→ TASK DIRECTIONS: Exact reproduction, images excluded: write out the records below.

[Stored data entries]
● ● ● ●
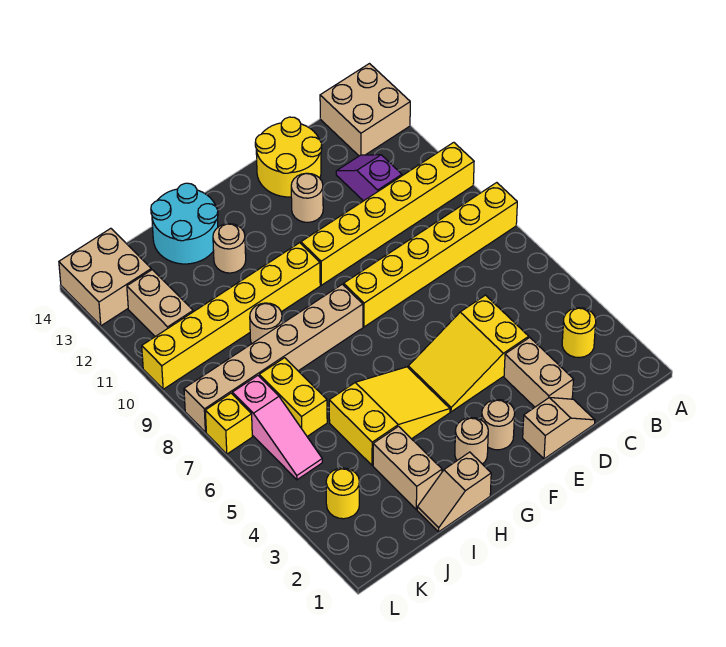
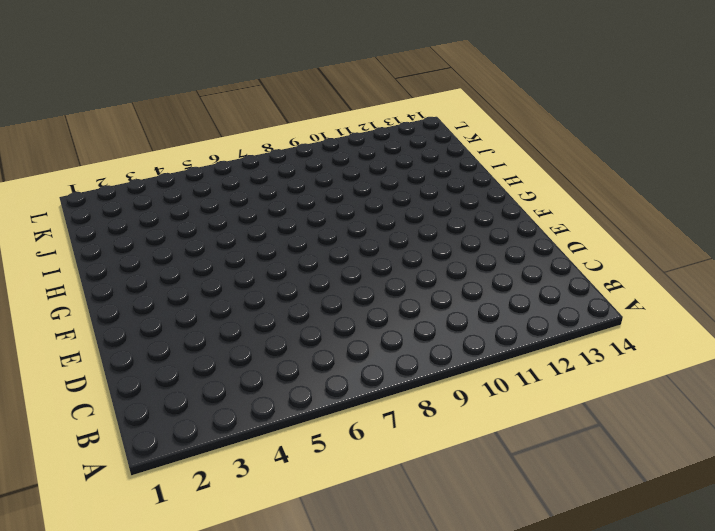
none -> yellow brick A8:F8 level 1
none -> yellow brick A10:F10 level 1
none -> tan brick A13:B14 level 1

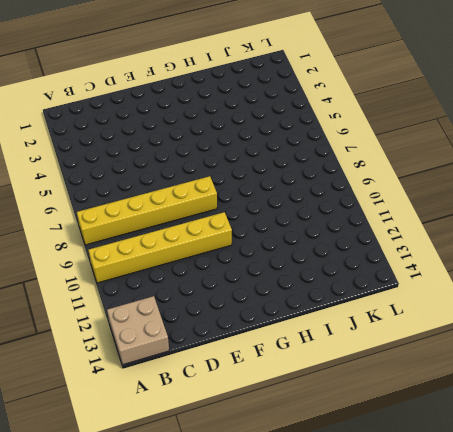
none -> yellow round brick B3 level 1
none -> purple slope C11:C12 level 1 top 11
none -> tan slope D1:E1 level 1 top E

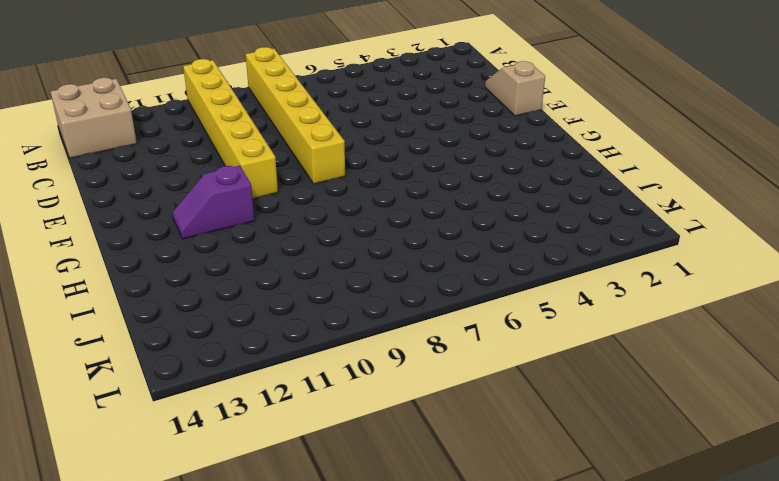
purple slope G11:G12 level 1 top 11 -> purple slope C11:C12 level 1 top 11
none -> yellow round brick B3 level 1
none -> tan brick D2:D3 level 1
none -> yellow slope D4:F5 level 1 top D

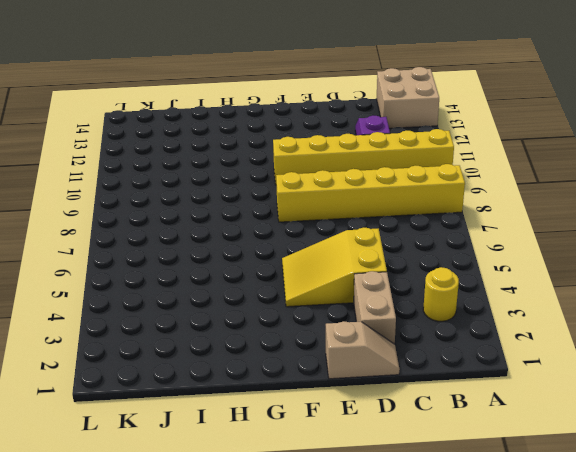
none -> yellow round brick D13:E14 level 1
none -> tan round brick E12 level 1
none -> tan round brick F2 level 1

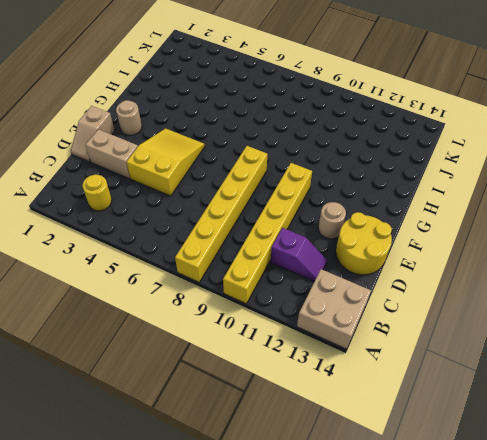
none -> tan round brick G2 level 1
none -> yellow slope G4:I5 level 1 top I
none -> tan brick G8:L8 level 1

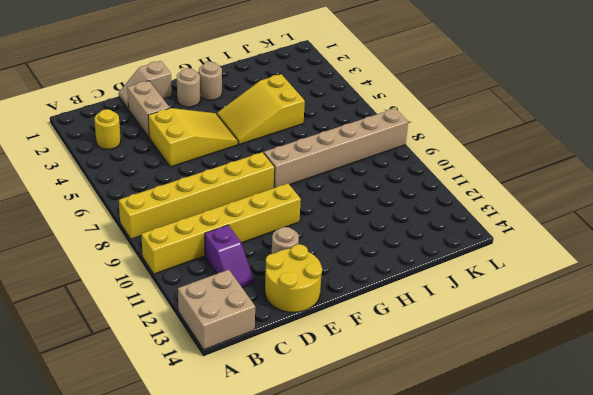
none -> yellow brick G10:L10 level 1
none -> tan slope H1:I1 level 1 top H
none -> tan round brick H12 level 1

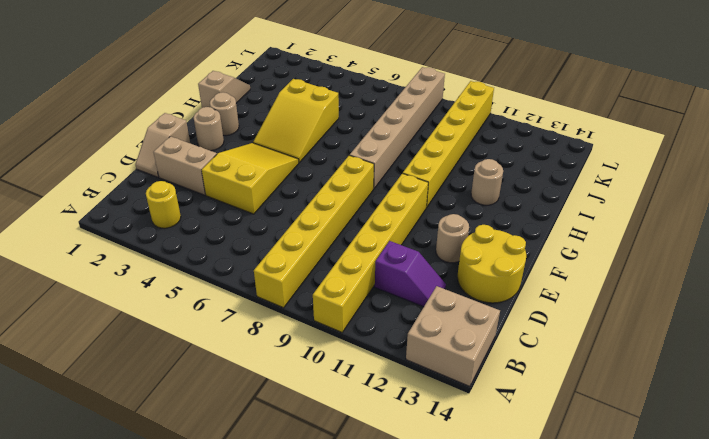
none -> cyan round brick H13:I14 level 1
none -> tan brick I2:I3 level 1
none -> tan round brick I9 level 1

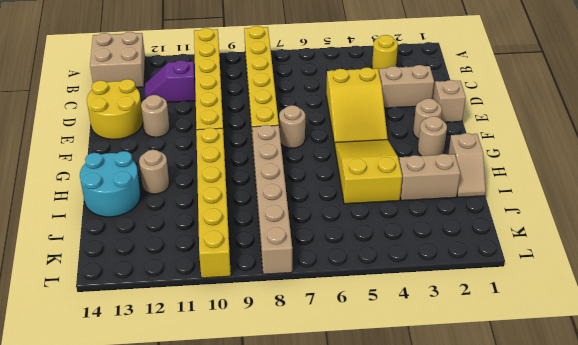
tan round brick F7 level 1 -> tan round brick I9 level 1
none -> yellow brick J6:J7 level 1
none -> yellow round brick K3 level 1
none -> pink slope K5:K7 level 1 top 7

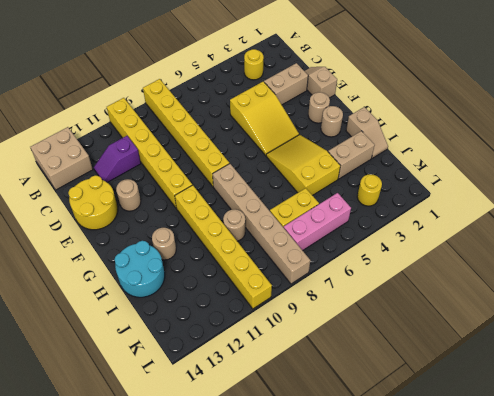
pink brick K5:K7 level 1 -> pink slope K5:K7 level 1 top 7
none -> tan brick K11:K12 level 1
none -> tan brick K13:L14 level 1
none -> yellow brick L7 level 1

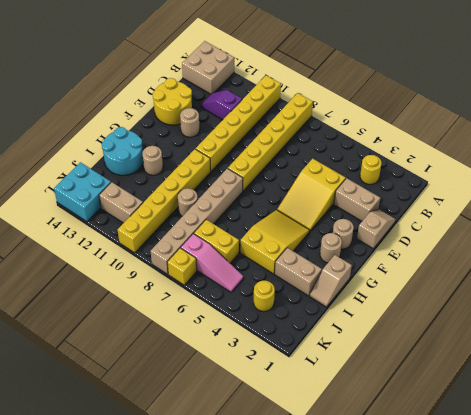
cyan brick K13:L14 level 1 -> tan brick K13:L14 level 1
● ● ● ●
→ ANSWER TO THIS PROBLEM:
none -> yellow brick A8:F8 level 1
none -> yellow brick A10:F10 level 1
none -> tan brick A13:B14 level 1

none -> yellow round brick B3 level 1
none -> purple slope C11:C12 level 1 top 11
none -> tan slope D1:E1 level 1 top E

purple slope G11:G12 level 1 top 11 -> purple slope C11:C12 level 1 top 11
none -> yellow round brick B3 level 1
none -> tan brick D2:D3 level 1
none -> yellow slope D4:F5 level 1 top D

none -> yellow round brick D13:E14 level 1
none -> tan round brick E12 level 1
none -> tan round brick F2 level 1

none -> tan round brick G2 level 1
none -> yellow slope G4:I5 level 1 top I
none -> tan brick G8:L8 level 1

none -> yellow brick G10:L10 level 1
none -> tan slope H1:I1 level 1 top H
none -> tan round brick H12 level 1

none -> cyan round brick H13:I14 level 1
none -> tan brick I2:I3 level 1
none -> tan round brick I9 level 1

tan round brick F7 level 1 -> tan round brick I9 level 1
none -> yellow brick J6:J7 level 1
none -> yellow round brick K3 level 1
none -> pink slope K5:K7 level 1 top 7

pink brick K5:K7 level 1 -> pink slope K5:K7 level 1 top 7
none -> tan brick K11:K12 level 1
none -> tan brick K13:L14 level 1
none -> yellow brick L7 level 1

cyan brick K13:L14 level 1 -> tan brick K13:L14 level 1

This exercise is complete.